- REQUIRED ACTION:
Print out all the records, word for word.

* * * * * * * * *

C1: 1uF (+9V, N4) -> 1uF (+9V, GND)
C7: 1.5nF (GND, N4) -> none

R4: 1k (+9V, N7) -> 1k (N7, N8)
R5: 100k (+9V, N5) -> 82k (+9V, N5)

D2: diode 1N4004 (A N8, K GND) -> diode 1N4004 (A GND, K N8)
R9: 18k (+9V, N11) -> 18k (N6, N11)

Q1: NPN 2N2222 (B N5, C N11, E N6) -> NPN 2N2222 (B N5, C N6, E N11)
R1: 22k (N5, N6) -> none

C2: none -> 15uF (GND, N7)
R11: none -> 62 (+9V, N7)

* * * * * * * * *

- OUTPUT BELOW:
C1: 1uF (+9V, N4) -> 1uF (+9V, GND)
C7: 1.5nF (GND, N4) -> none

R4: 1k (+9V, N7) -> 1k (N7, N8)
R5: 100k (+9V, N5) -> 82k (+9V, N5)

D2: diode 1N4004 (A N8, K GND) -> diode 1N4004 (A GND, K N8)
R9: 18k (+9V, N11) -> 18k (N6, N11)

Q1: NPN 2N2222 (B N5, C N11, E N6) -> NPN 2N2222 (B N5, C N6, E N11)
R1: 22k (N5, N6) -> none

C2: none -> 15uF (GND, N7)
R11: none -> 62 (+9V, N7)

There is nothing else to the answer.